-------- Exercise inputs --------
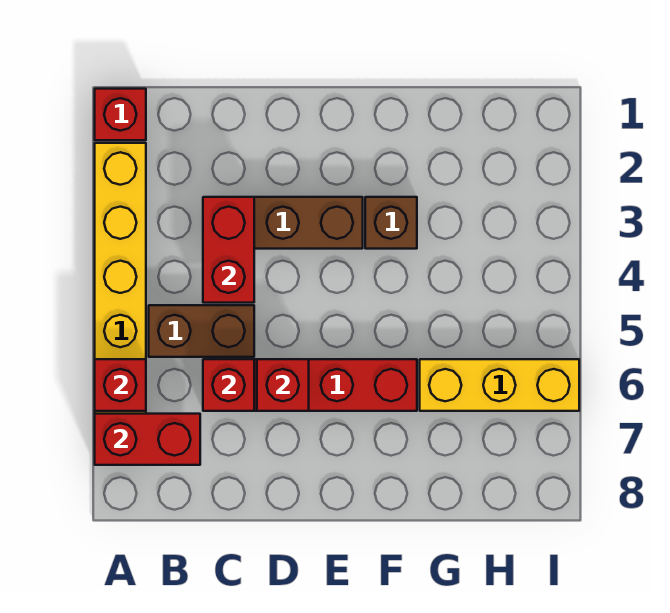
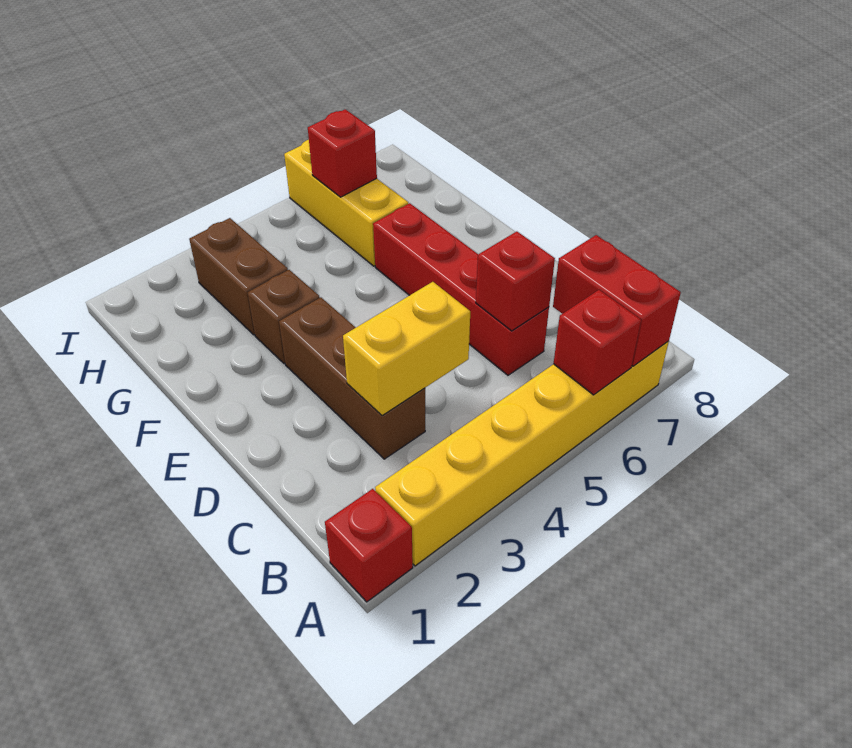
brown brick B5:C5 level 1 -> brown brick G3:H3 level 1
red brick C3:C4 level 2 -> yellow brick C3:C4 level 2
red brick D6 level 2 -> red brick H6 level 2

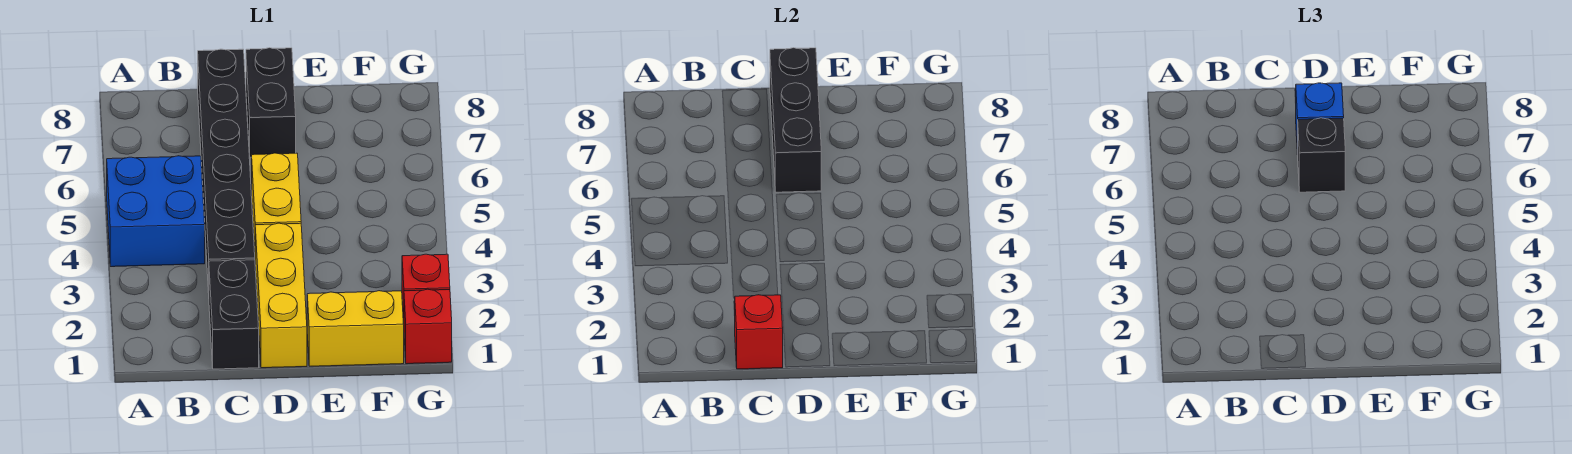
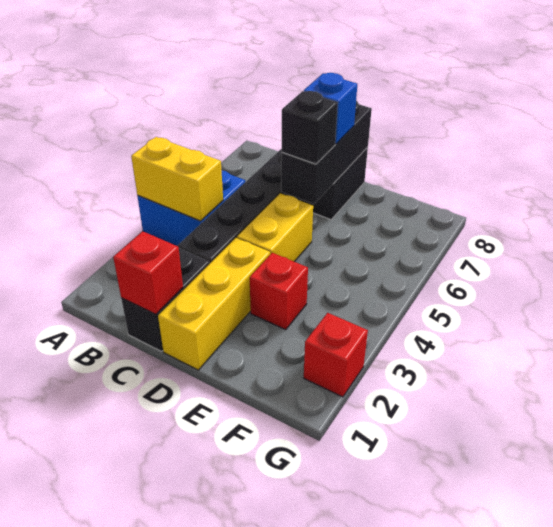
yellow brick E1:F1 level 1 -> yellow brick A4:B4 level 2
red brick G1 level 1 -> red brick E3 level 1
--------
**Exercise aim**
Only the lines from the one containing "yellow brick E1:F1" through the last line of the entries above should be copied, exactly as written.

**Exercise response**
yellow brick E1:F1 level 1 -> yellow brick A4:B4 level 2
red brick G1 level 1 -> red brick E3 level 1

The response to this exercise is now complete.